Start of Task material
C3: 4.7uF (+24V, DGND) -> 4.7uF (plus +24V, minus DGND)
End of Task material
Start of Task material
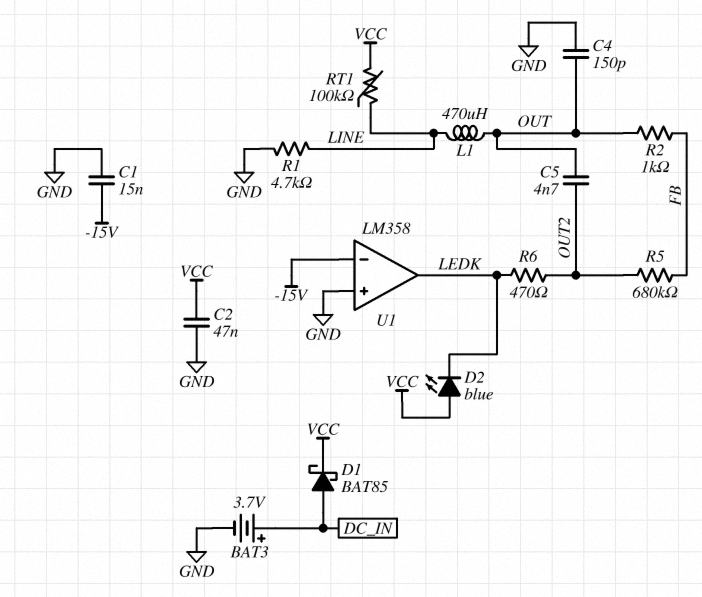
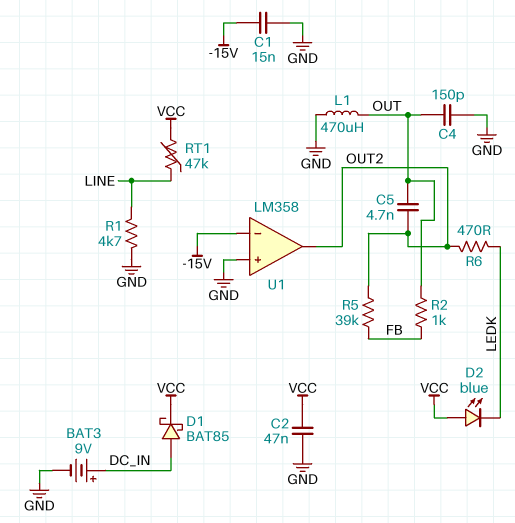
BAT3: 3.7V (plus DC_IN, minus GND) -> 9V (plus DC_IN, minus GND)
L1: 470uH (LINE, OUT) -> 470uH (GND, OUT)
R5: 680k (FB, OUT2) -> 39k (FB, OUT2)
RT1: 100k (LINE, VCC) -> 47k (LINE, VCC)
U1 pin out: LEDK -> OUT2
End of Task material
- What you should do
Looking at the data above, return every line from the one with "R5: 680k (FB, OUT2) -> 39k (FB, OUT2)" down to the one with "U1 pin out: LEDK -> OUT2", exactly and inclusively.

- Task solution
R5: 680k (FB, OUT2) -> 39k (FB, OUT2)
RT1: 100k (LINE, VCC) -> 47k (LINE, VCC)
U1 pin out: LEDK -> OUT2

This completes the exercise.